►

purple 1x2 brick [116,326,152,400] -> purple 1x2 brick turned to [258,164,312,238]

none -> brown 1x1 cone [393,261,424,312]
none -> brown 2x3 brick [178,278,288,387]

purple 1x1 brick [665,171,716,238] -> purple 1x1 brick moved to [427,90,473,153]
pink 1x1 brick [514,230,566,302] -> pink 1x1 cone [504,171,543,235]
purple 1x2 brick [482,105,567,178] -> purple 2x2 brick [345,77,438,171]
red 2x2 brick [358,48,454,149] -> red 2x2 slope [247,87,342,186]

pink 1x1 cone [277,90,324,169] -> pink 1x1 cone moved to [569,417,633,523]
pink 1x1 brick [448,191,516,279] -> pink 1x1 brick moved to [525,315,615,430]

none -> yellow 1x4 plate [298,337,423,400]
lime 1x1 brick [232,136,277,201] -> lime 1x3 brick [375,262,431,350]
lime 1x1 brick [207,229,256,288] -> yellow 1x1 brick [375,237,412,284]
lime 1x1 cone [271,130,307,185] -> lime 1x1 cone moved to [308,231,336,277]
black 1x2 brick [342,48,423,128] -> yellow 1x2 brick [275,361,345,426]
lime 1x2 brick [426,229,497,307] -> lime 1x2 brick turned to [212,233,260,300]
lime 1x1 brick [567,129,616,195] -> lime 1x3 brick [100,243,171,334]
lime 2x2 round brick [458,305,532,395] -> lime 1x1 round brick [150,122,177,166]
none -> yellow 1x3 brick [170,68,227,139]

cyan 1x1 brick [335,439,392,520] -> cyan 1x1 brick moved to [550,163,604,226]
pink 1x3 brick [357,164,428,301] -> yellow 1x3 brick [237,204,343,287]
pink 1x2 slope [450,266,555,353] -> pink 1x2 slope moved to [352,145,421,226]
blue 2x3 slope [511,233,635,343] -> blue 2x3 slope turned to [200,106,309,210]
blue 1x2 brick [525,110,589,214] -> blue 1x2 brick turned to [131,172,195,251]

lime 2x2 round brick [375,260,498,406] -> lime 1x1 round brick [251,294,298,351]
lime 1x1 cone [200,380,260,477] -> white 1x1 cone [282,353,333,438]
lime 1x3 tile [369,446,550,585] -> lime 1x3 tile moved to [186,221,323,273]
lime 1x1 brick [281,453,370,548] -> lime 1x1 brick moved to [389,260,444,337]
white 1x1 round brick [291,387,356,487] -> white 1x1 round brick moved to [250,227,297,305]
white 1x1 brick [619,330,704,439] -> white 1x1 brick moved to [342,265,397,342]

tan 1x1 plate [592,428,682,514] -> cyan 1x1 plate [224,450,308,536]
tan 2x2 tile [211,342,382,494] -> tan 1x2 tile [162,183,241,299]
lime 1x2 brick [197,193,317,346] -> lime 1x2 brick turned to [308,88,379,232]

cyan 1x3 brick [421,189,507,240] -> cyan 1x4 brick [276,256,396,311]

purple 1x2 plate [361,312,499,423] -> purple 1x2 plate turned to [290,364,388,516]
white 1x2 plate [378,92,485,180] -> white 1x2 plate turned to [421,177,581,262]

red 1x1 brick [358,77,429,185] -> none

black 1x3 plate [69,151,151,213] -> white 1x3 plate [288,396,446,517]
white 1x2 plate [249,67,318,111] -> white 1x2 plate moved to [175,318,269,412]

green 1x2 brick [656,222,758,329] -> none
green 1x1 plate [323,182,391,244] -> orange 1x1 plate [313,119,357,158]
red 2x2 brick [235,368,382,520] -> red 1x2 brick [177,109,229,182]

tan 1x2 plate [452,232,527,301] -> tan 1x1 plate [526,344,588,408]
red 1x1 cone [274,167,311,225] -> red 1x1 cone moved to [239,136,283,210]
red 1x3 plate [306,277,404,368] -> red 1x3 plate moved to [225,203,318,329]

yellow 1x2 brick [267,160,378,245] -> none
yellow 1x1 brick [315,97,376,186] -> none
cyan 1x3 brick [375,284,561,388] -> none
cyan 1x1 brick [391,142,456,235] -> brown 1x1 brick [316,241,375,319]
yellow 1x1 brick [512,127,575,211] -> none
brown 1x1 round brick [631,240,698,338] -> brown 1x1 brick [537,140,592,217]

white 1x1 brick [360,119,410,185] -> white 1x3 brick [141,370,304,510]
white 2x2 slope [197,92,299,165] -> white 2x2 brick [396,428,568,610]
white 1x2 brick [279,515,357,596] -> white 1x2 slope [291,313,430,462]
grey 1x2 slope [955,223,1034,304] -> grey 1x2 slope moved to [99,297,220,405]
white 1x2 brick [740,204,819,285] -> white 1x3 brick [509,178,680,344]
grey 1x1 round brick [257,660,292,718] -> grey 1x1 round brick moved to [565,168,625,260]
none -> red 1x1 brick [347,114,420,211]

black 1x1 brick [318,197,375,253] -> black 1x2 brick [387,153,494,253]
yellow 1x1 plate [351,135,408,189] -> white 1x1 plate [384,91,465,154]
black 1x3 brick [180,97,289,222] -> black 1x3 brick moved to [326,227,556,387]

◄

REQUEST: Out of the records above, pull the lines that include the word "black".

FINAL ANSWER:
black 1x2 brick [342,48,423,128] -> yellow 1x2 brick [275,361,345,426]
black 1x3 plate [69,151,151,213] -> white 1x3 plate [288,396,446,517]
black 1x1 brick [318,197,375,253] -> black 1x2 brick [387,153,494,253]
black 1x3 brick [180,97,289,222] -> black 1x3 brick moved to [326,227,556,387]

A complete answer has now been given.